• Dataset records:
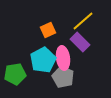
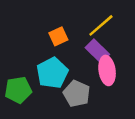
pink ellipse: (63, 58) -> (107, 70), moved

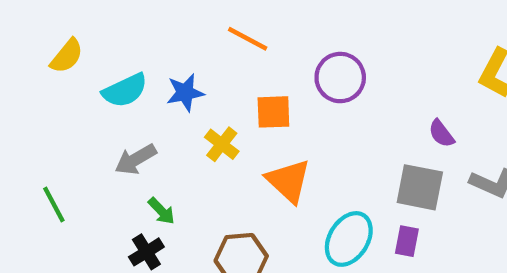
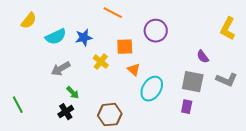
orange triangle: (289, 181) -> (134, 70), moved, size x0.6
green line: (54, 205) -> (18, 105), moved
cyan ellipse: (349, 239) -> (152, 89), moved

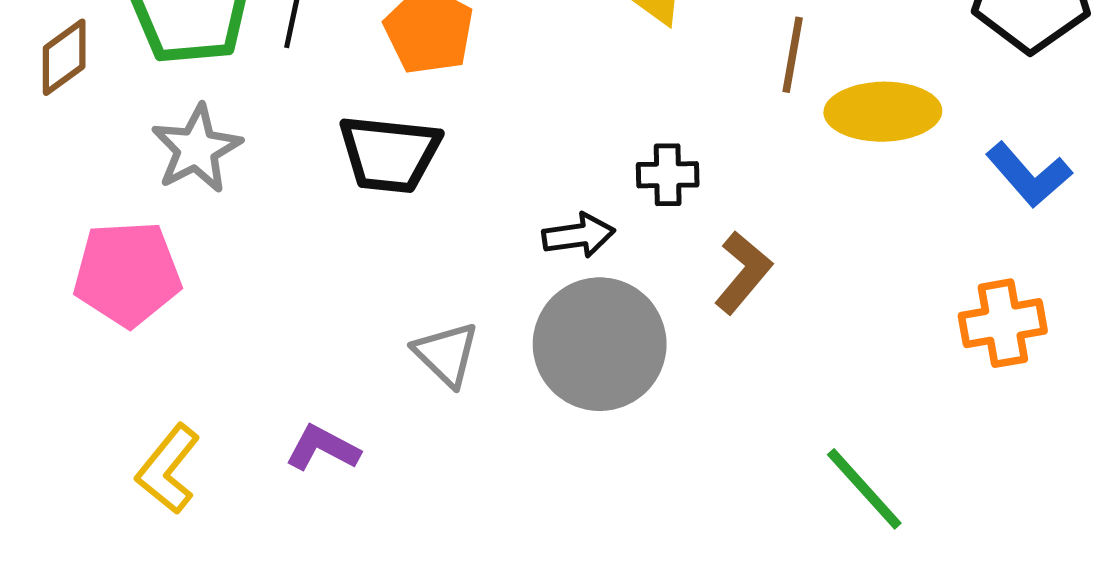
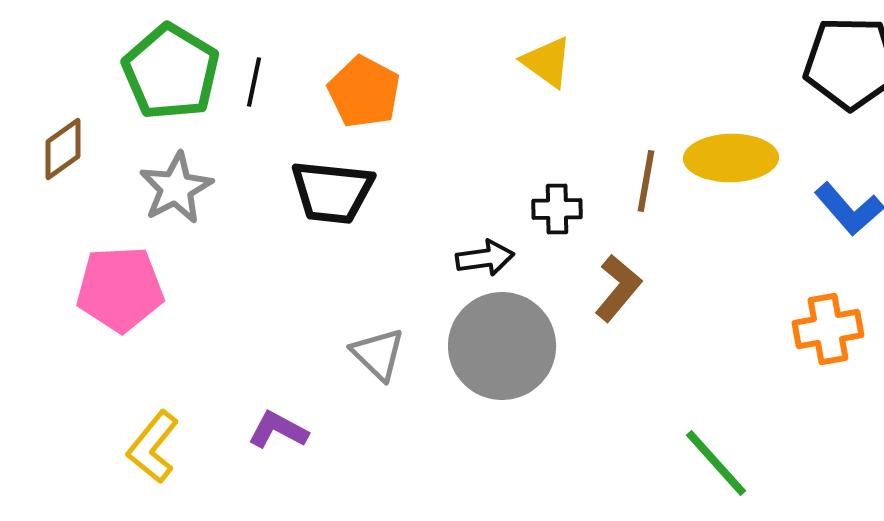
brown line: (793, 55) -> (646, 181), moved
brown diamond: (64, 57) -> (63, 149), moved

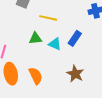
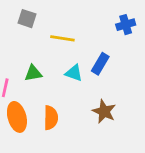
green triangle: (35, 38) -> (33, 73), moved
orange semicircle: (36, 76) -> (51, 118), turned 30

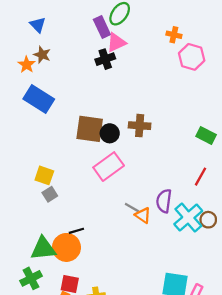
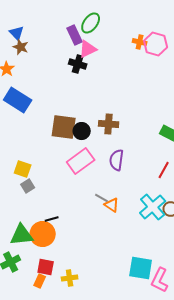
brown star: (42, 55) -> (21, 47), moved
pink hexagon: (192, 57) -> (156, 44), moved
black cross: (105, 59) -> (78, 64), turned 36
purple semicircle: (164, 201) -> (117, 160), moved

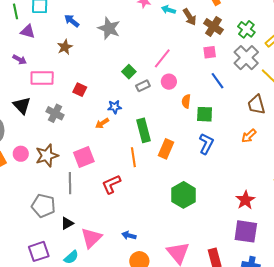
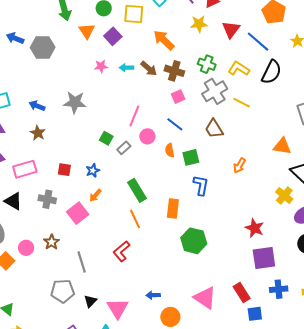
gray cross: (246, 58) -> (215, 91), turned 30
blue line: (218, 81) -> (175, 124), moved
brown trapezoid: (256, 105) -> (214, 129), moved
blue star: (115, 107) -> (93, 171), moved
orange rectangle: (166, 149) -> (173, 208), moved
brown star: (47, 156) -> (52, 242), size x0.7
pink square: (84, 157) -> (78, 213), moved

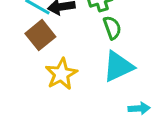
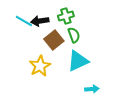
brown square: (40, 35) -> (54, 40), moved

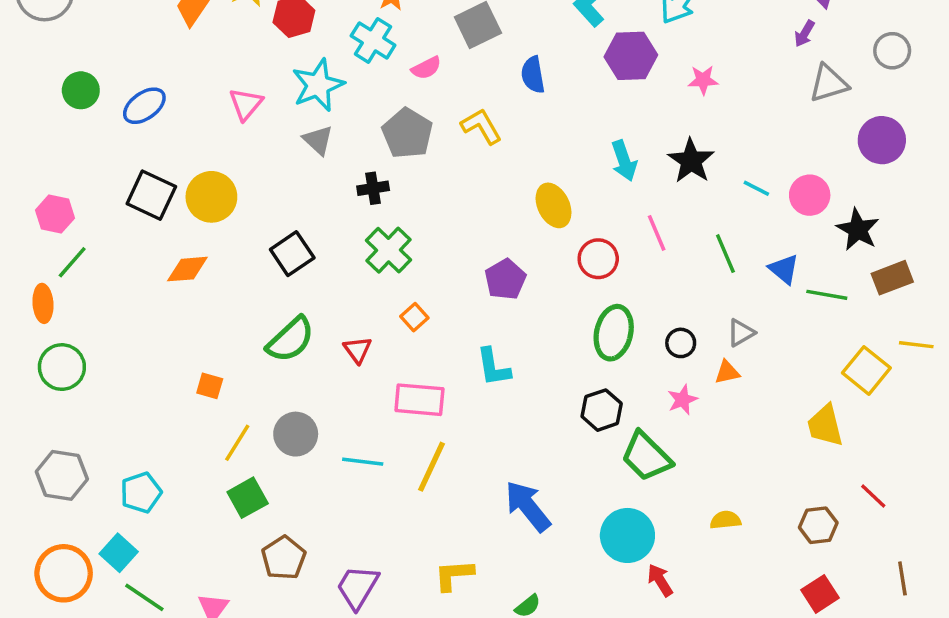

• Instructions to follow: What is needed is an exact copy of the lines above, from the one holding "green line: (54, 205) -> (18, 105), moved" down to the one holding "brown trapezoid: (256, 105)", with those two included and the pictures left out.

• Exercise answer:
green line: (54, 205) -> (18, 105), moved
cyan ellipse: (349, 239) -> (152, 89), moved

brown line: (793, 55) -> (646, 181), moved
brown diamond: (64, 57) -> (63, 149), moved

green triangle: (35, 38) -> (33, 73), moved
orange semicircle: (36, 76) -> (51, 118), turned 30

brown star: (42, 55) -> (21, 47), moved
pink hexagon: (192, 57) -> (156, 44), moved
black cross: (105, 59) -> (78, 64), turned 36
purple semicircle: (164, 201) -> (117, 160), moved

gray cross: (246, 58) -> (215, 91), turned 30
blue line: (218, 81) -> (175, 124), moved
brown trapezoid: (256, 105) -> (214, 129), moved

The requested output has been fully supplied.